→ Task statement
Using the records below, transcribe exactly only the lines from the one with "C7: 15nF (GND, VRAW) -> 15nF (+12V, GND)" through the end, both included, and drop every picture.

→ Material shown

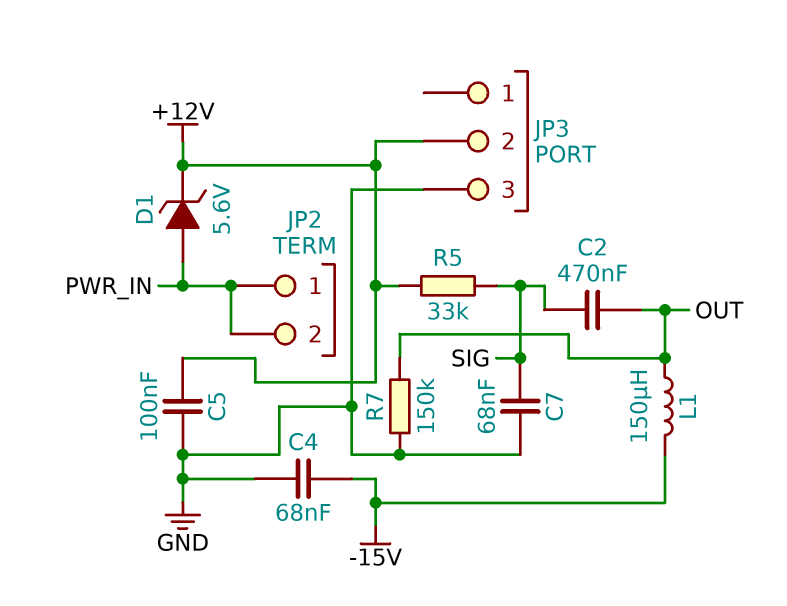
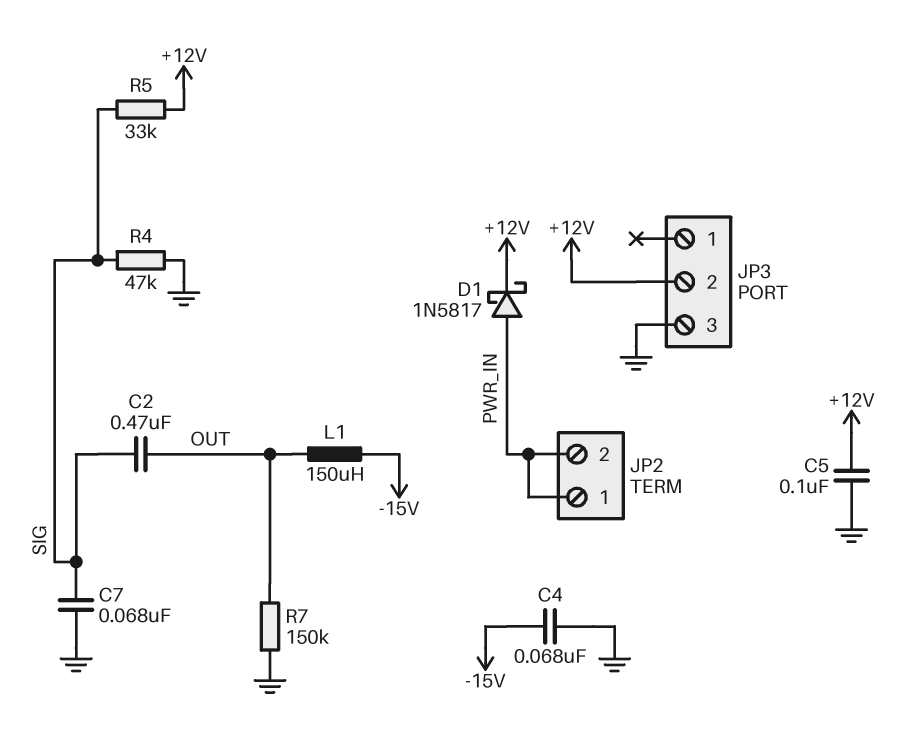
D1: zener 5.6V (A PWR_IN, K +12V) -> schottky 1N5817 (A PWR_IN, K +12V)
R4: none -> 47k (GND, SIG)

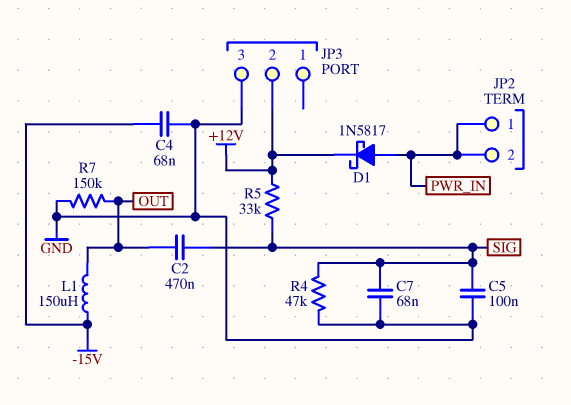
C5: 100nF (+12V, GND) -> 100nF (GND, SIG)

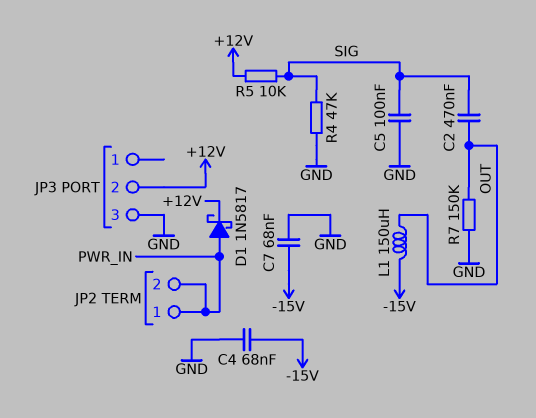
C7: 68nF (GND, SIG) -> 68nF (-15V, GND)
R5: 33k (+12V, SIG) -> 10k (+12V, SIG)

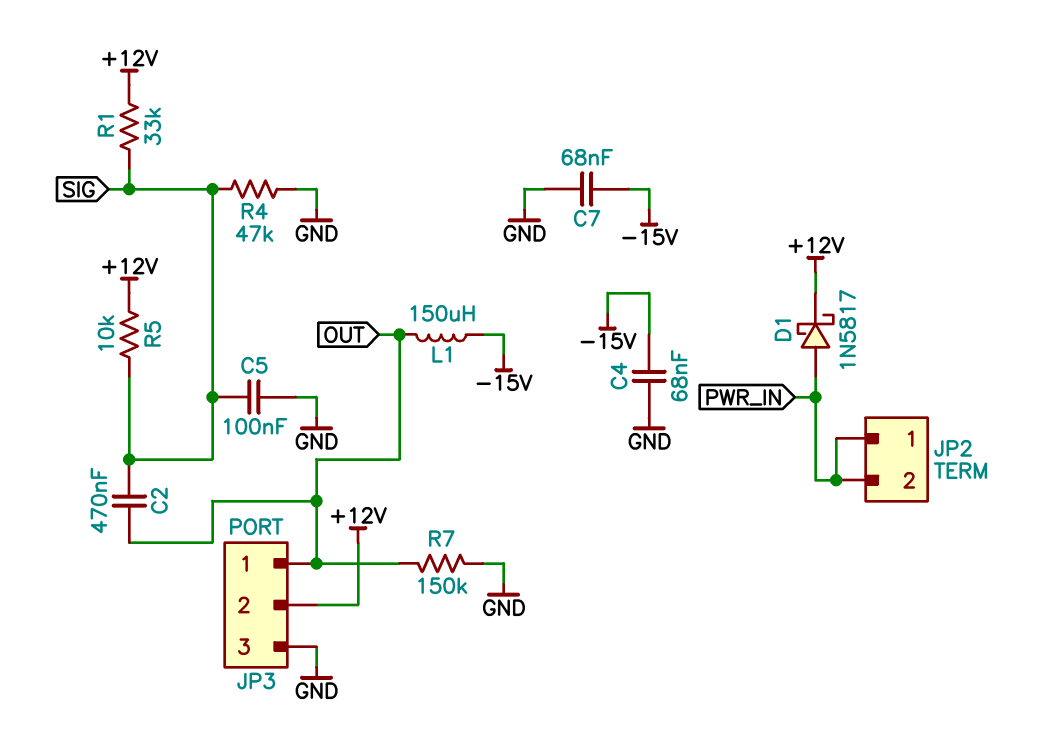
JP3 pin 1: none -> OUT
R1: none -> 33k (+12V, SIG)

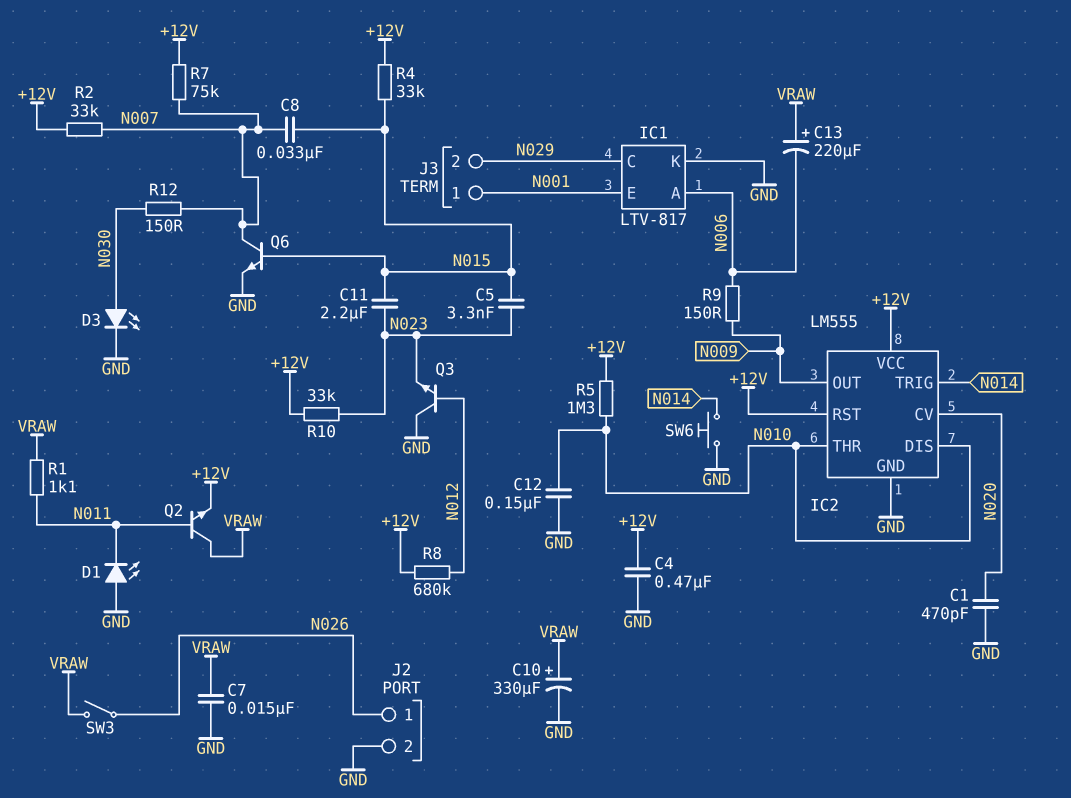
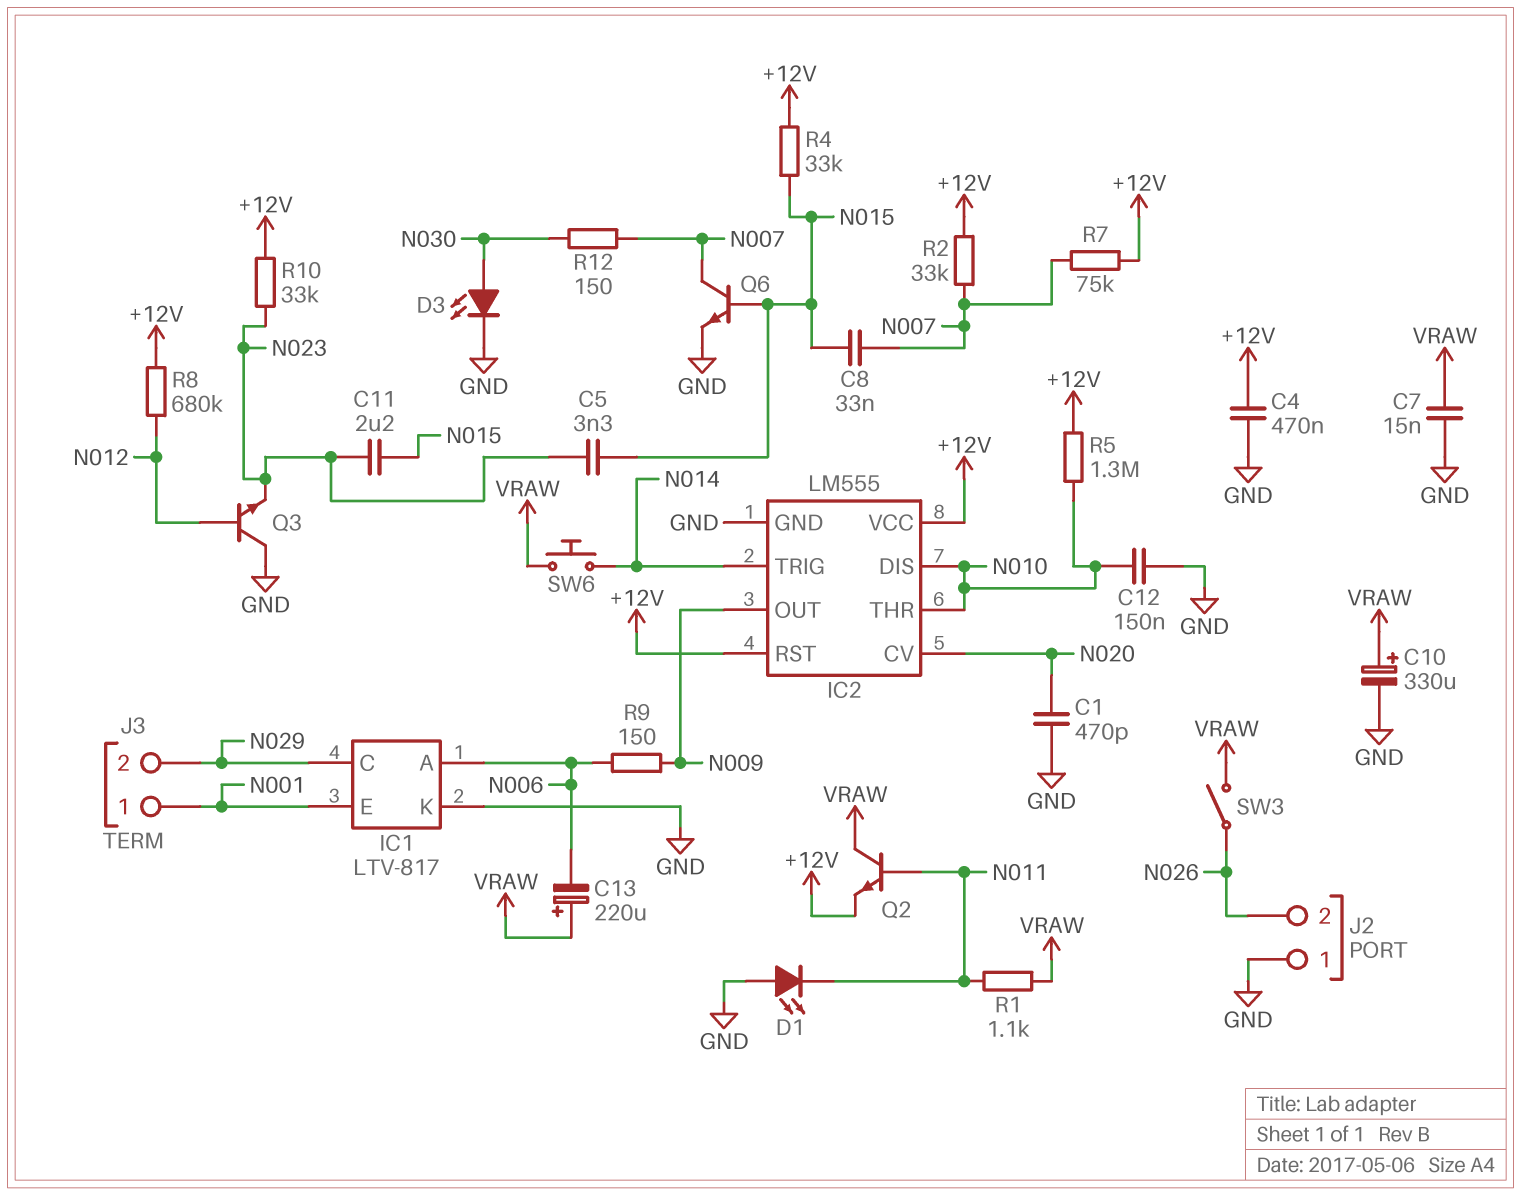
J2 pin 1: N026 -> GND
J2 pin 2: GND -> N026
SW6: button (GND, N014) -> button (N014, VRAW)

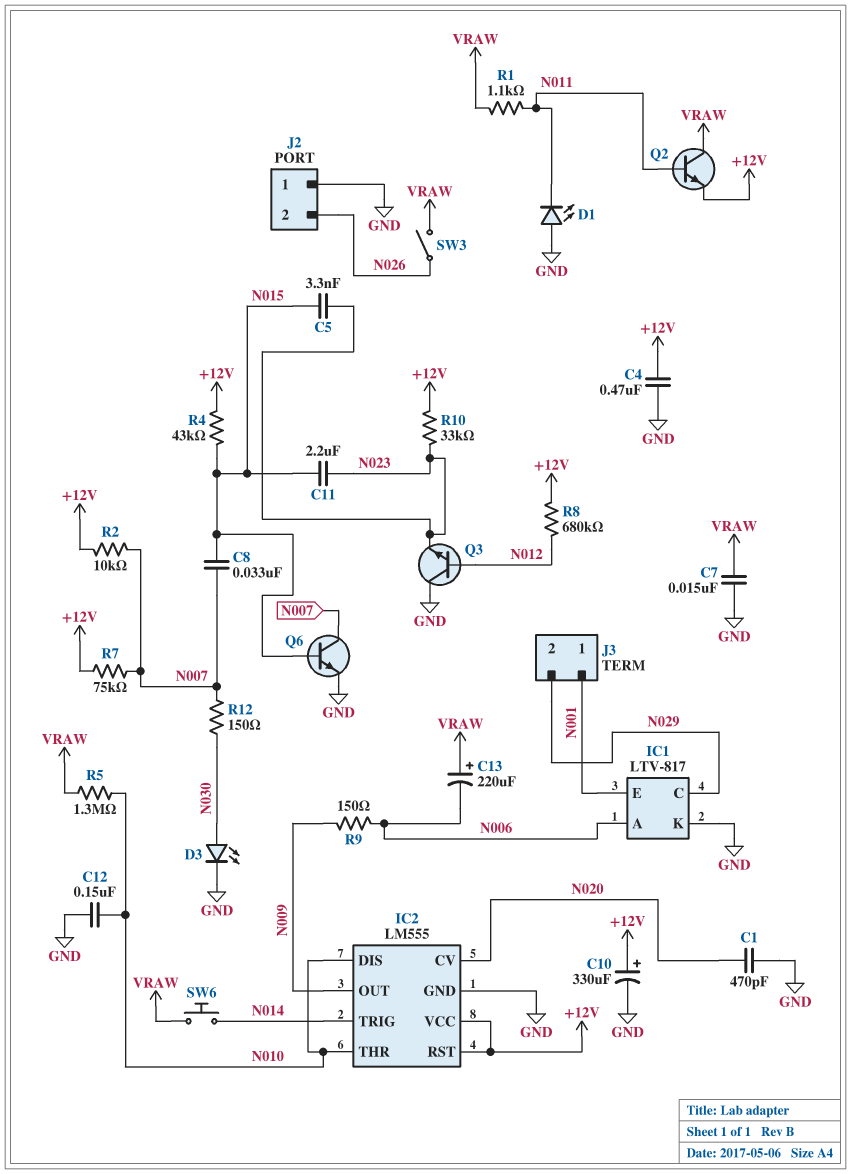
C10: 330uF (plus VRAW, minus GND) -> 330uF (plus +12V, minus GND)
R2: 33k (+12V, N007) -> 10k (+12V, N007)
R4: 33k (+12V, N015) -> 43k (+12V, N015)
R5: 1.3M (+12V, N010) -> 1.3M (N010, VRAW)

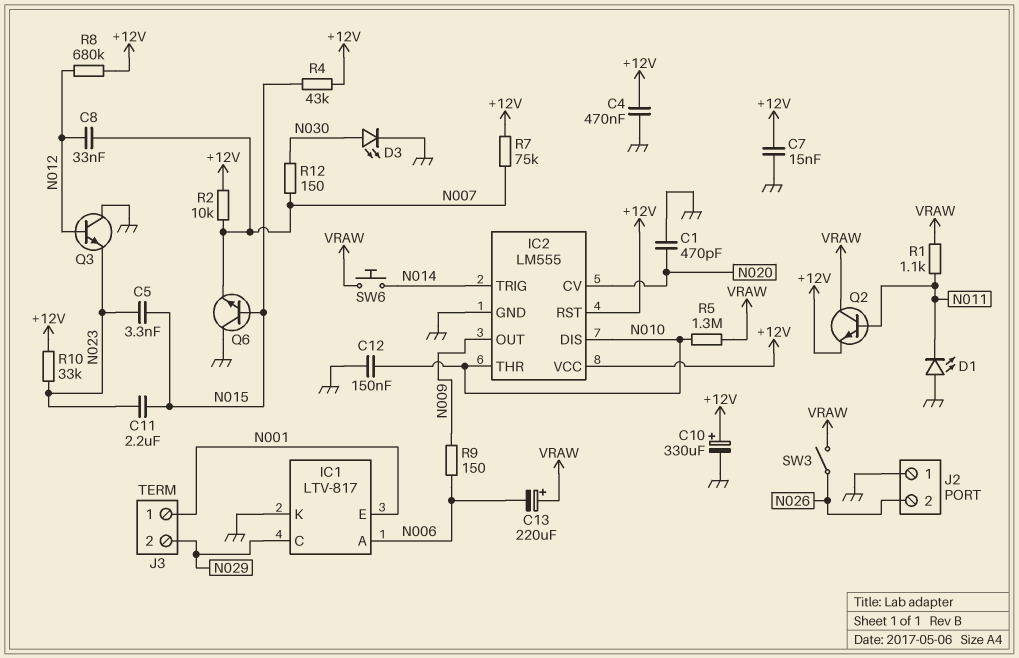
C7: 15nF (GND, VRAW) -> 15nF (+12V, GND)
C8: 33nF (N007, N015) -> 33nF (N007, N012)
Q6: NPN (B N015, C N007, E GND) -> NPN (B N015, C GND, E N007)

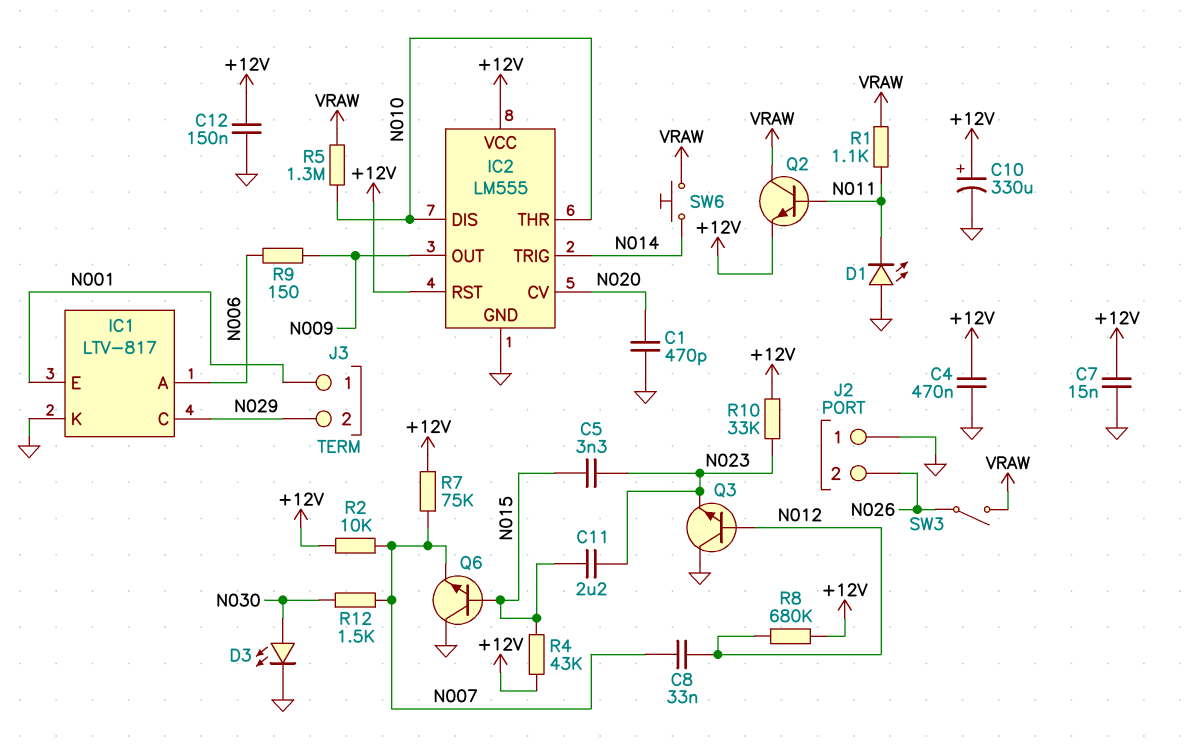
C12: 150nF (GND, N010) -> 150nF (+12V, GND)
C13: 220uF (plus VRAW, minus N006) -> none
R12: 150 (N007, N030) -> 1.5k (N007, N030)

→ Response
C7: 15nF (GND, VRAW) -> 15nF (+12V, GND)
C8: 33nF (N007, N015) -> 33nF (N007, N012)
Q6: NPN (B N015, C N007, E GND) -> NPN (B N015, C GND, E N007)

C12: 150nF (GND, N010) -> 150nF (+12V, GND)
C13: 220uF (plus VRAW, minus N006) -> none
R12: 150 (N007, N030) -> 1.5k (N007, N030)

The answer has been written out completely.